Try it - In the entries below, count each line where "none" appears. Give the total and nothing more.

Records supplied -
----
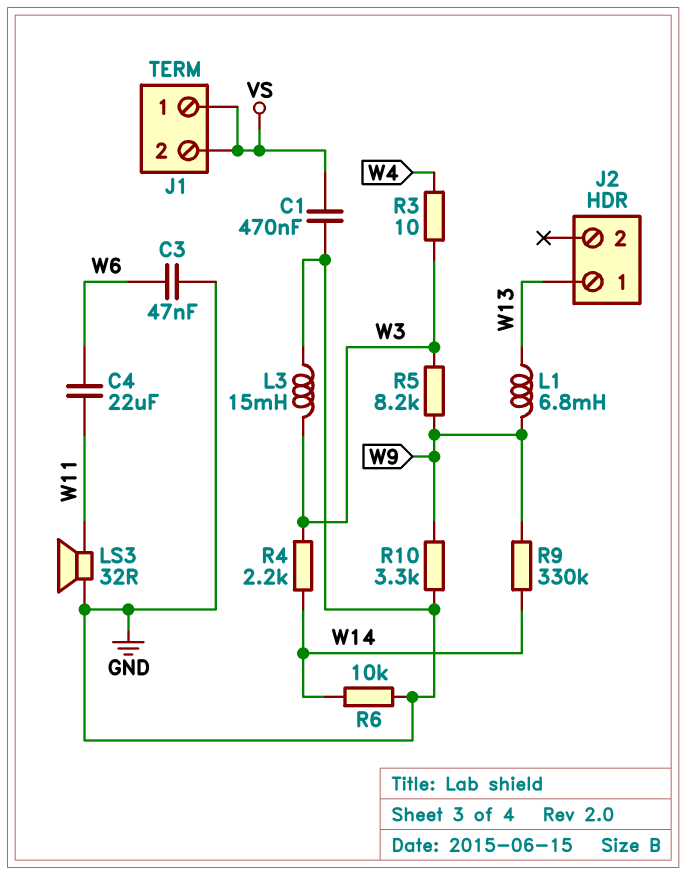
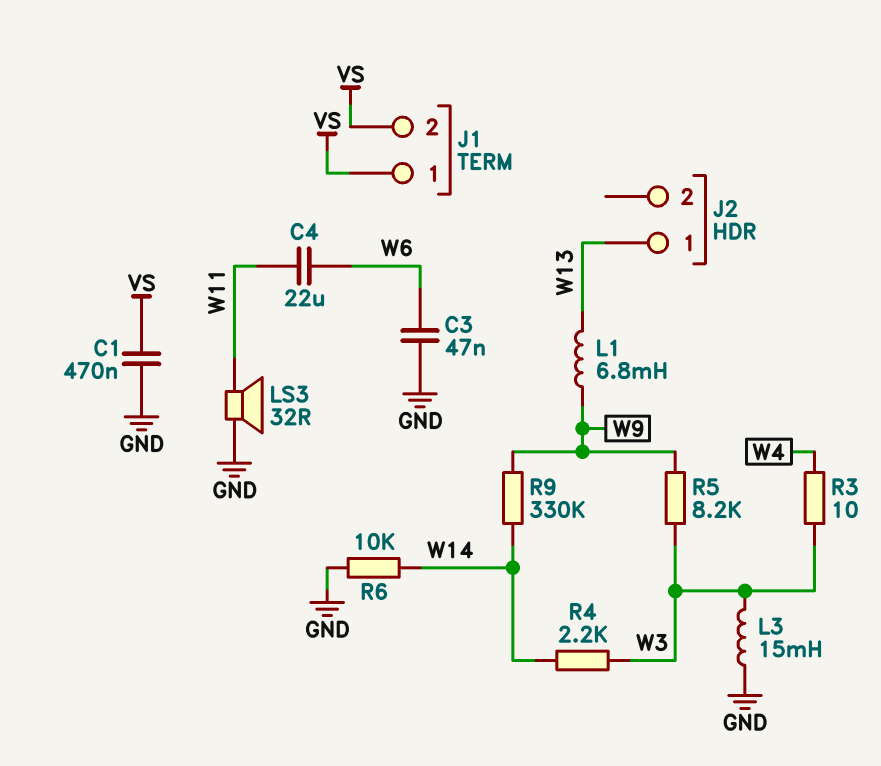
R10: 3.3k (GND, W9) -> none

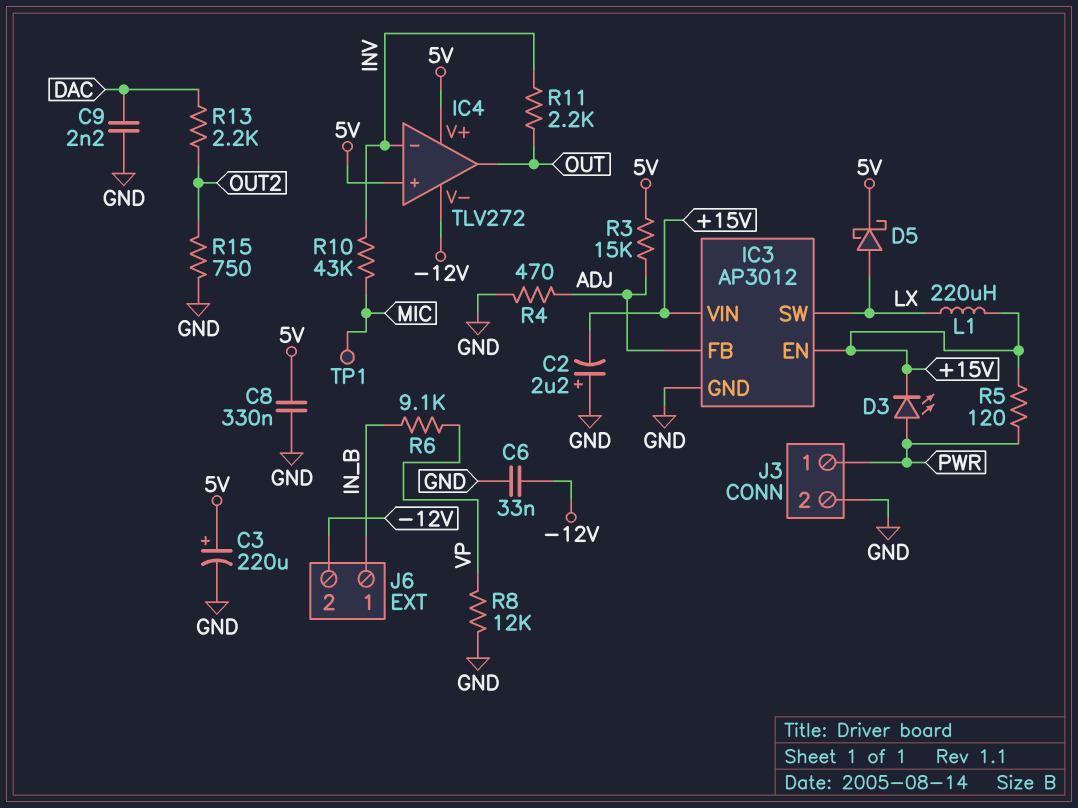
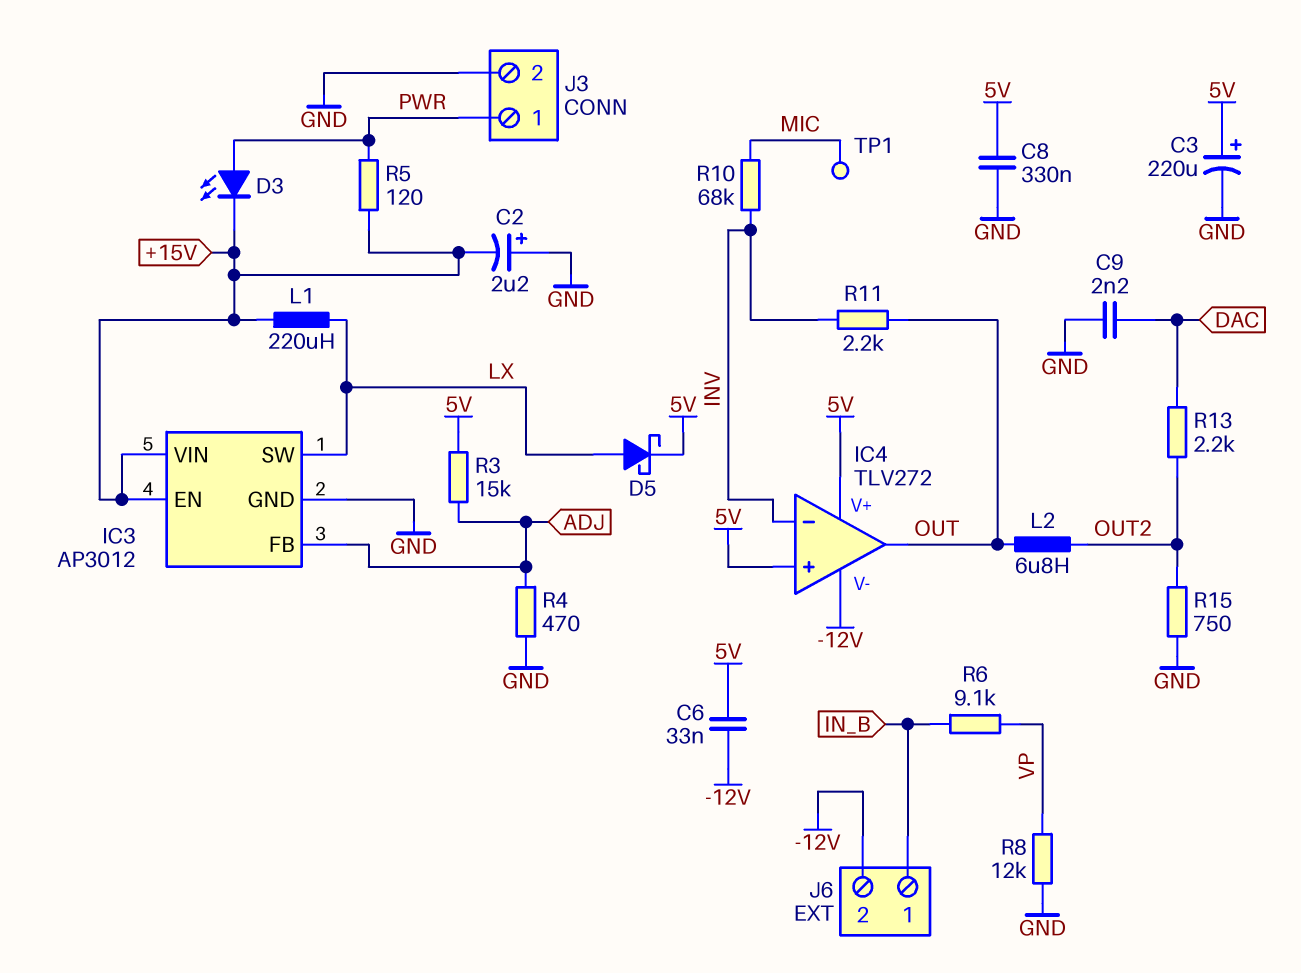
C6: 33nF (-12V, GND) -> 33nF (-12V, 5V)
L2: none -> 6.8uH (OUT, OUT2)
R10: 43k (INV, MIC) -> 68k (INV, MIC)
----
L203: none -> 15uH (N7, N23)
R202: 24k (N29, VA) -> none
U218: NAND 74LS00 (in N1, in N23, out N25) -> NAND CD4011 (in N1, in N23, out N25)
----
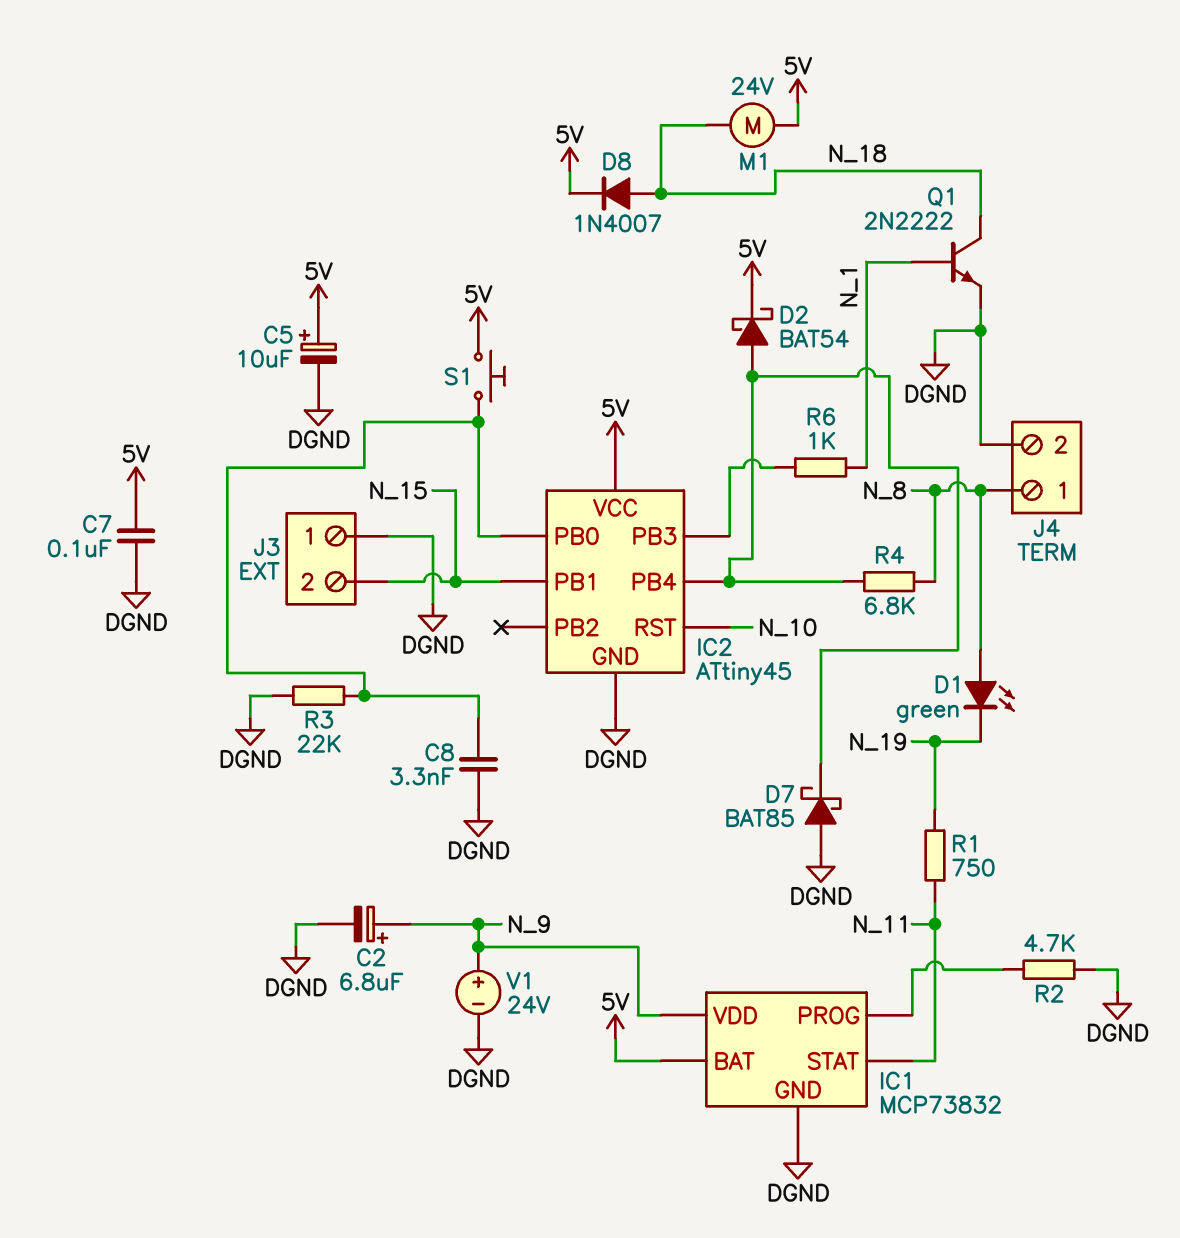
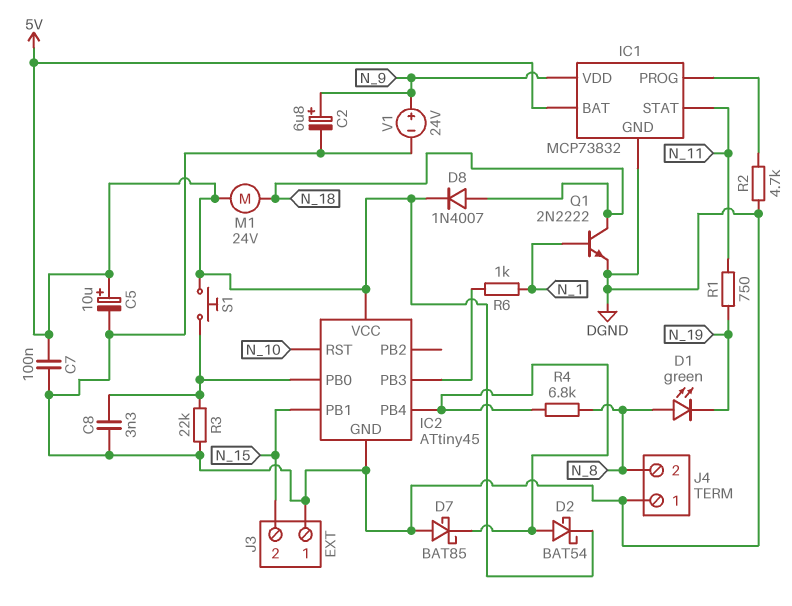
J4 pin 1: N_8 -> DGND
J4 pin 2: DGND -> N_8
----
Answer to the exercise - 4